***** Records to use

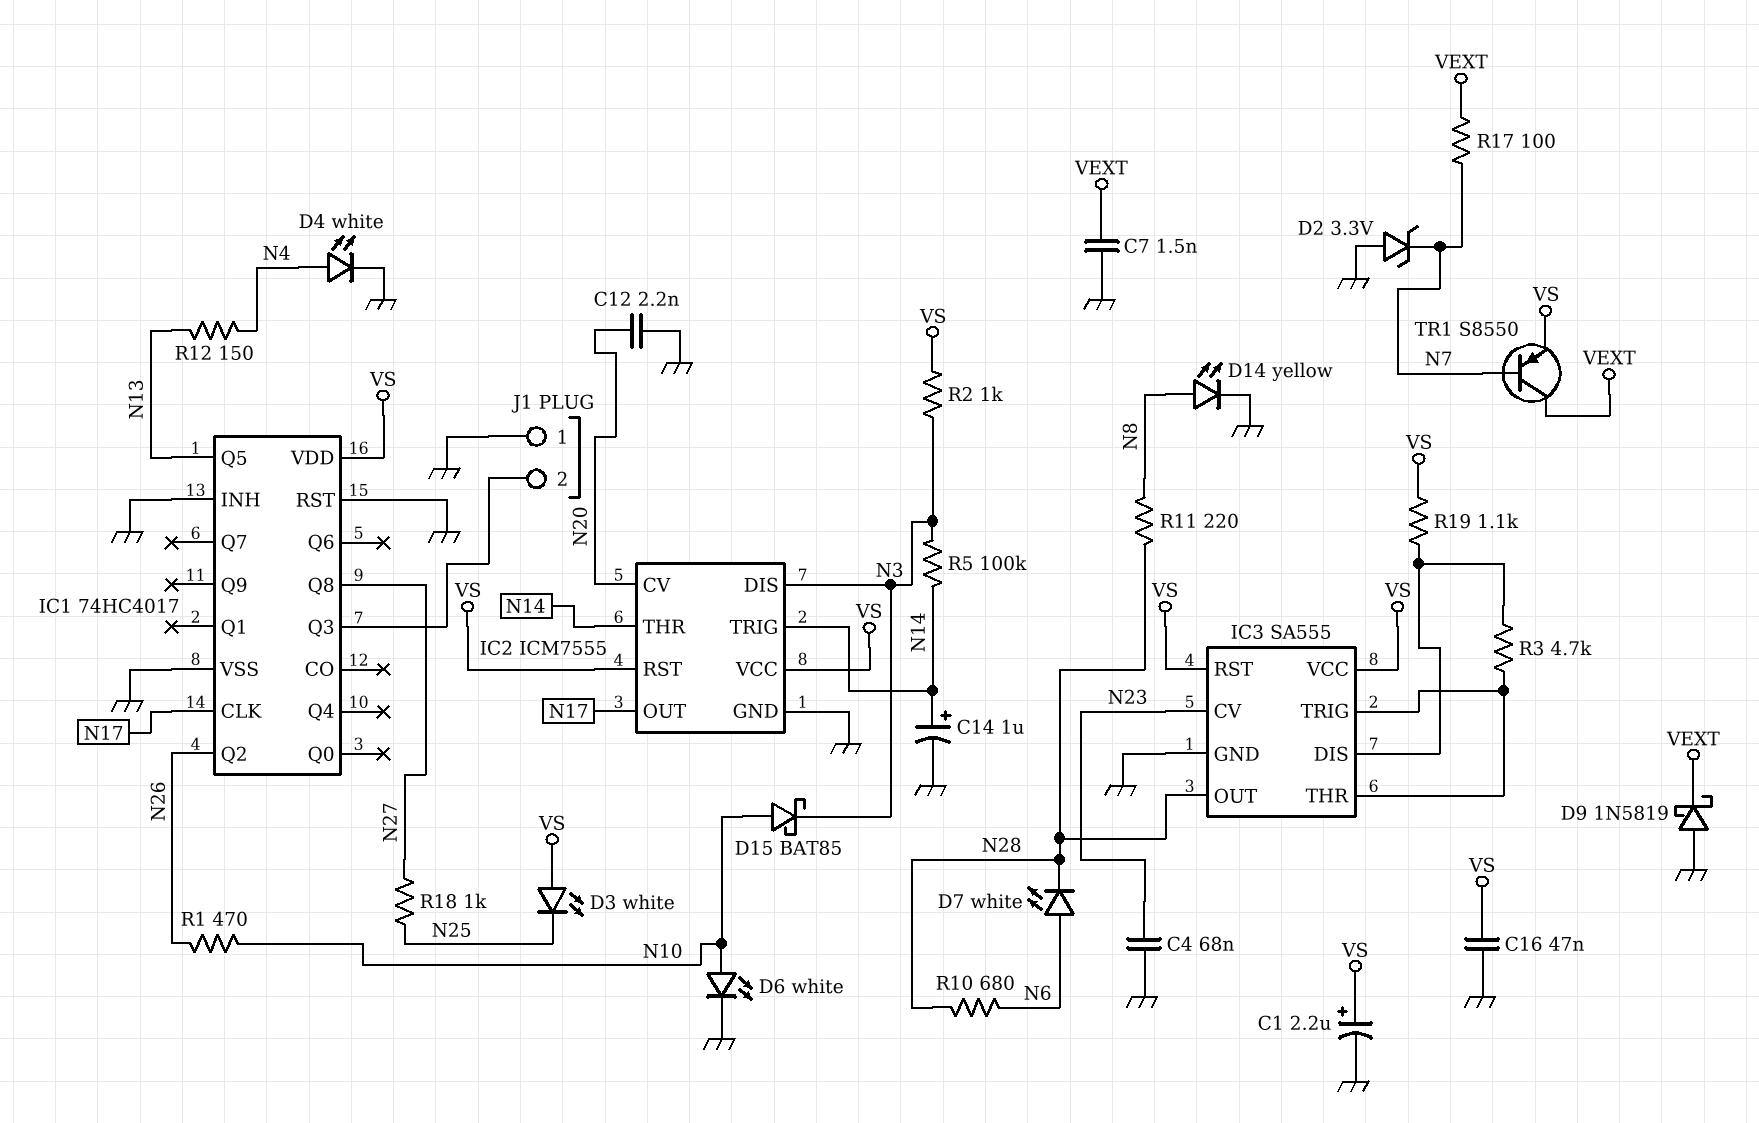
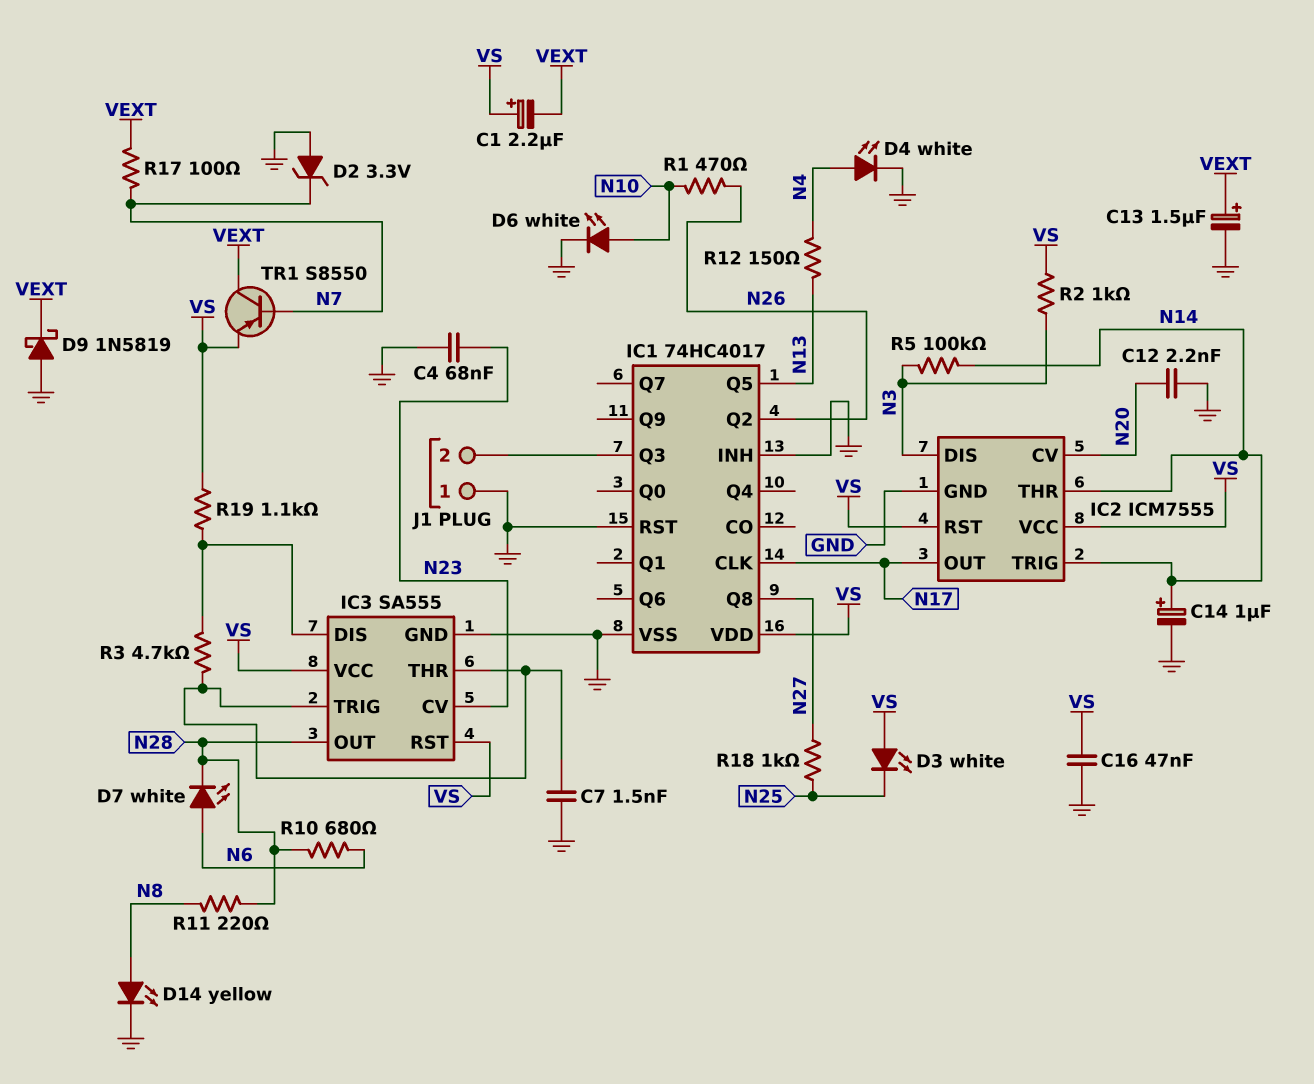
C1: 2.2uF (plus VS, minus GND) -> 2.2uF (plus VS, minus VEXT)
C7: 1.5nF (GND, VEXT) -> 1.5nF (GND, IC3/THR)
C13: none -> 1.5uF (plus VEXT, minus GND)
D15: schottky BAT85 (A N10, K N3) -> none

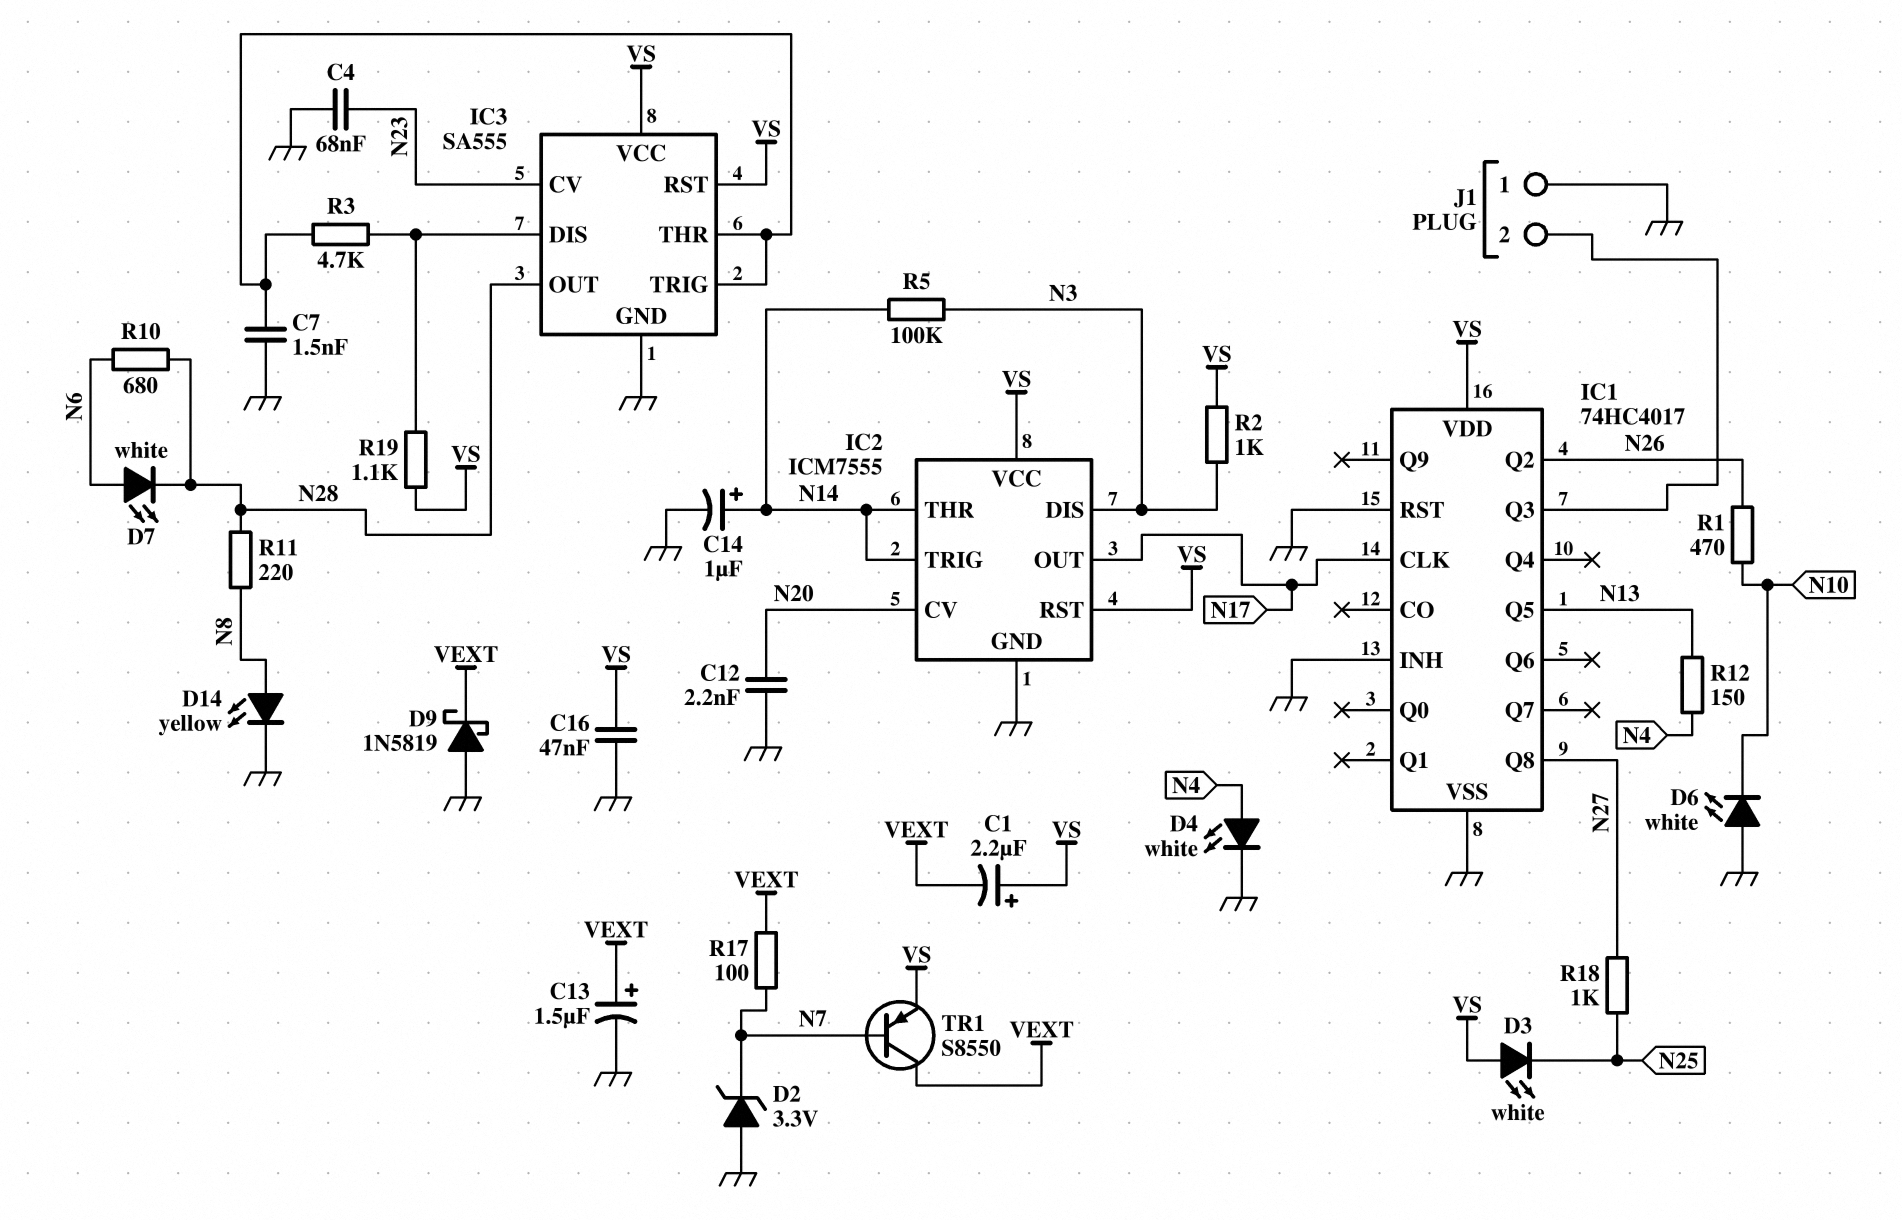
D6: LED white (A N10, K GND) -> LED white (A GND, K N10)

**********

The expected output is each line of the records above that includes the word "VEXT".

• _Result of the exercise_:
C1: 2.2uF (plus VS, minus GND) -> 2.2uF (plus VS, minus VEXT)
C7: 1.5nF (GND, VEXT) -> 1.5nF (GND, IC3/THR)
C13: none -> 1.5uF (plus VEXT, minus GND)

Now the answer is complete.